### Required action
Output the whole listing exactly, except for the pictures in it.

### Data section

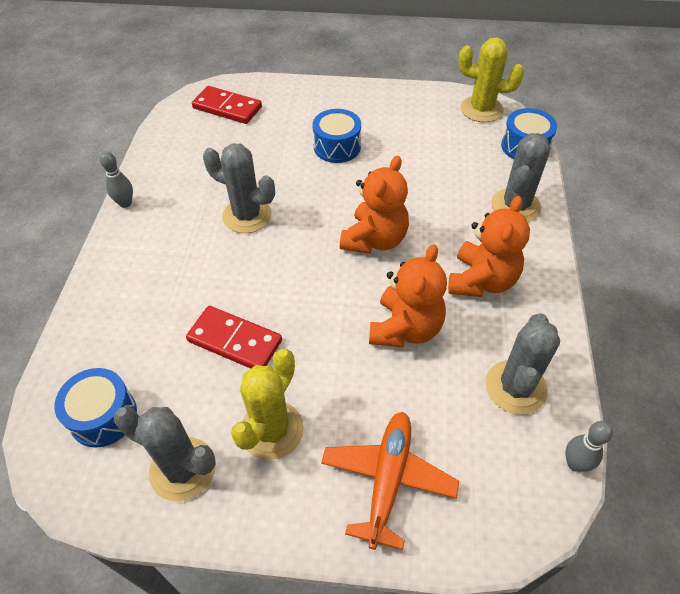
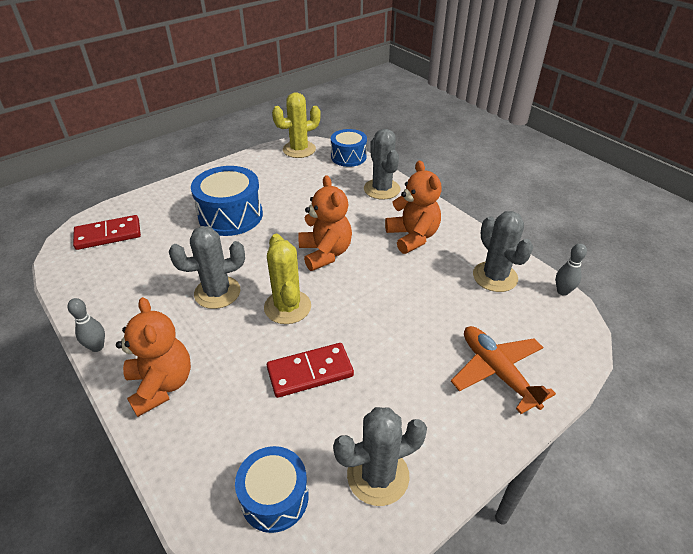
camera: 45 degrees left, 10 degrees down
(272, 430) = (402, 402): yellow cactus -> yellow cactus (287, 307)
(337, 147) = (230, 215): blue drum -> blue drum, size x1.55
(405, 328) = (405, 288): orange teddy bear -> orange teddy bear (161, 385)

### Answer for the task
camera: 45 degrees left, 10 degrees down
(272, 430) = (402, 402): yellow cactus -> yellow cactus (287, 307)
(337, 147) = (230, 215): blue drum -> blue drum, size x1.55
(405, 328) = (405, 288): orange teddy bear -> orange teddy bear (161, 385)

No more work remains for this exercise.